All lines below must be repeated exactly, with the pictures omitted.

Information supplied
########

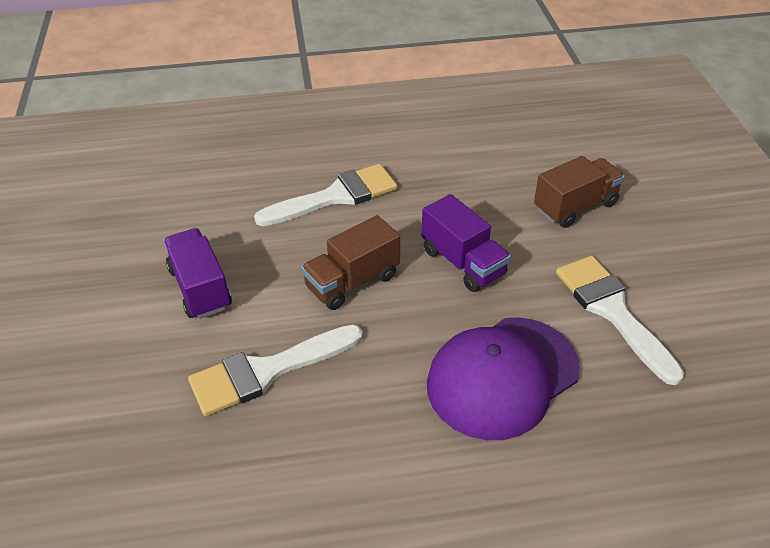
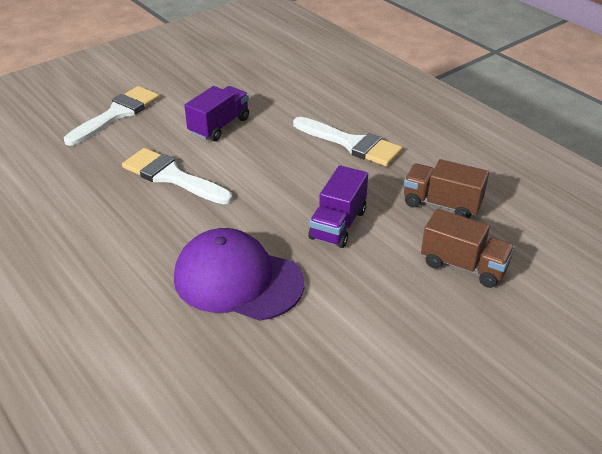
camera: 60 degrees right, 5 degrees down
(352, 282) = (274, 181): brown truck -> brown truck (441, 204)
(612, 311) = (353, 322): white brush -> white brush (117, 114)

########

Reply
camera: 60 degrees right, 5 degrees down
(352, 282) = (274, 181): brown truck -> brown truck (441, 204)
(612, 311) = (353, 322): white brush -> white brush (117, 114)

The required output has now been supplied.